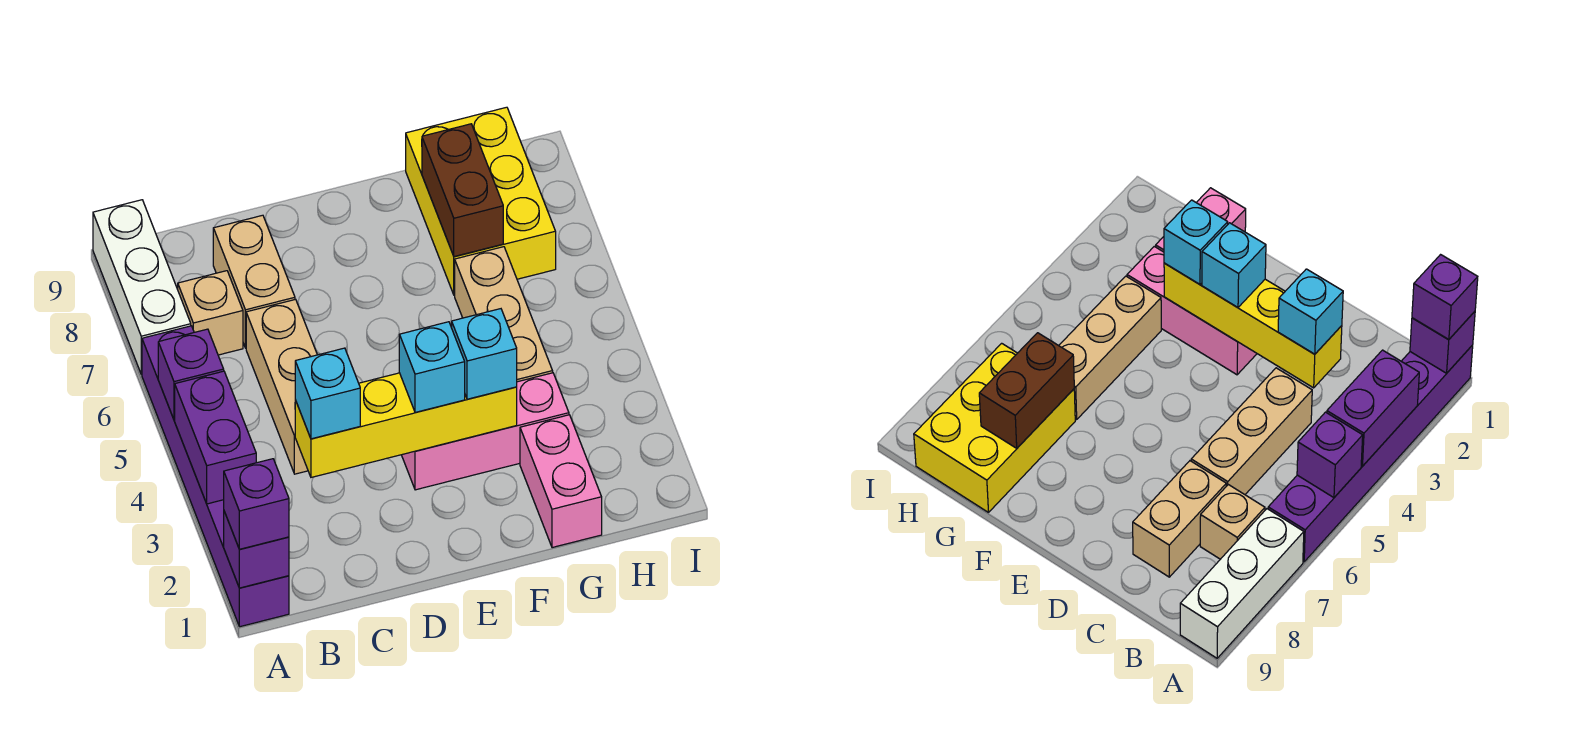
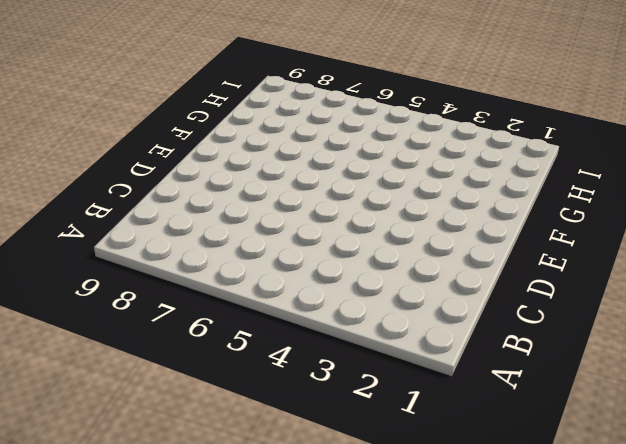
none -> purple brick A1:A6 level 1
none -> white brick A7:A9 level 1
none -> tan brick B7 level 1

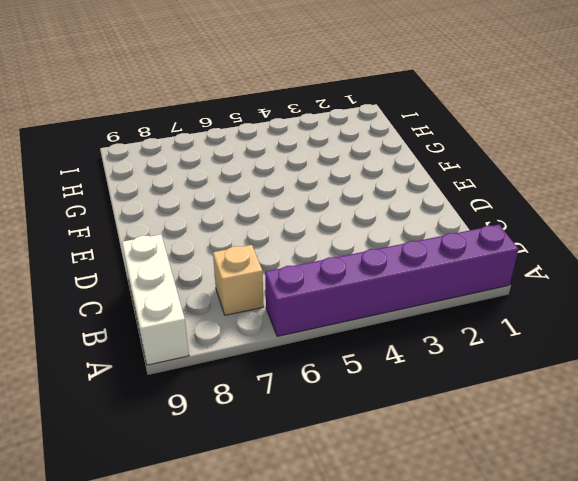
white brick A9:C9 level 1 -> white brick A7:A9 level 1
none -> tan brick C4:C6 level 1
none -> tan brick C7:C8 level 1
none -> pink brick E3:G3 level 1

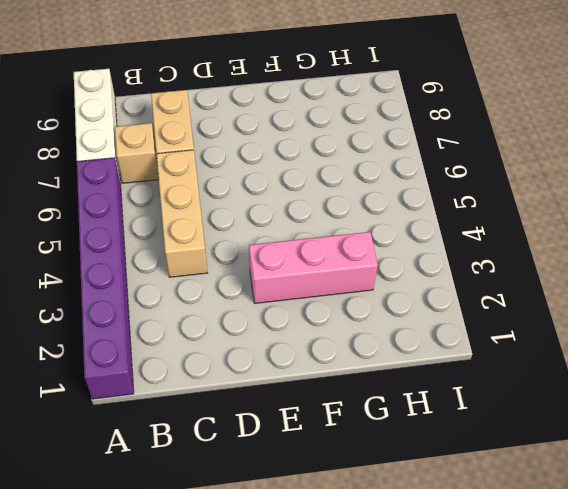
none -> pink brick G1:G2 level 1
none -> tan brick G4:G6 level 1
none -> yellow brick G7:H9 level 1

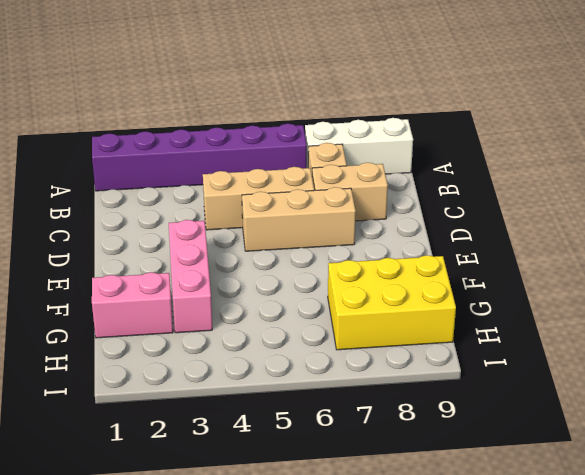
tan brick D5:D7 level 1 -> tan brick G4:G6 level 1
none -> purple brick A1 level 2
none -> purple brick A3:A4 level 2
none -> purple brick A5 level 2

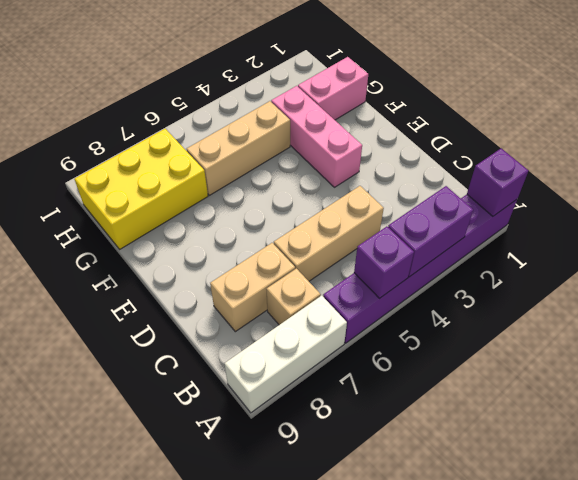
none -> yellow brick C3:F3 level 2
none -> brown brick G7:G8 level 2
none -> purple brick A1 level 3

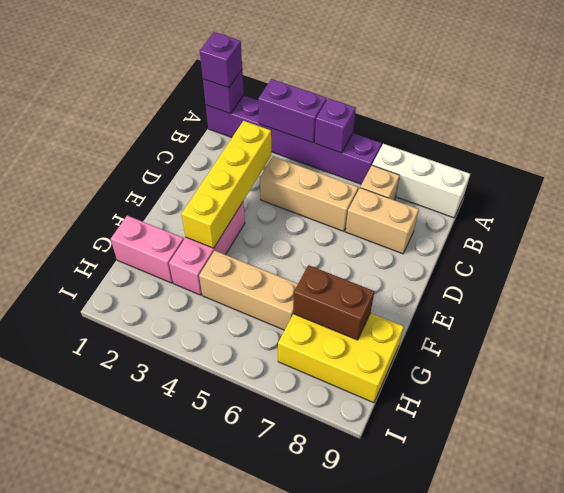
none -> cyan brick C3 level 3
none -> cyan brick E3 level 3
none -> cyan brick F3 level 3

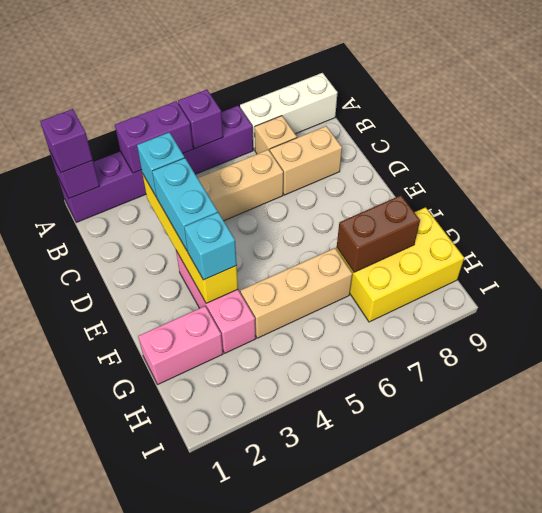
cyan brick D3:E3 level 3 -> cyan brick E3 level 3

+++

• YOUR ASSIGNMENT: Beginning with the line holding "white brick A9:C9", copy each line exactly through the end of the records above, and leave every picture out.

• FINAL ANSWER:
white brick A9:C9 level 1 -> white brick A7:A9 level 1
none -> tan brick C4:C6 level 1
none -> tan brick C7:C8 level 1
none -> pink brick E3:G3 level 1

none -> pink brick G1:G2 level 1
none -> tan brick G4:G6 level 1
none -> yellow brick G7:H9 level 1

tan brick D5:D7 level 1 -> tan brick G4:G6 level 1
none -> purple brick A1 level 2
none -> purple brick A3:A4 level 2
none -> purple brick A5 level 2

none -> yellow brick C3:F3 level 2
none -> brown brick G7:G8 level 2
none -> purple brick A1 level 3

none -> cyan brick C3 level 3
none -> cyan brick E3 level 3
none -> cyan brick F3 level 3

cyan brick D3:E3 level 3 -> cyan brick E3 level 3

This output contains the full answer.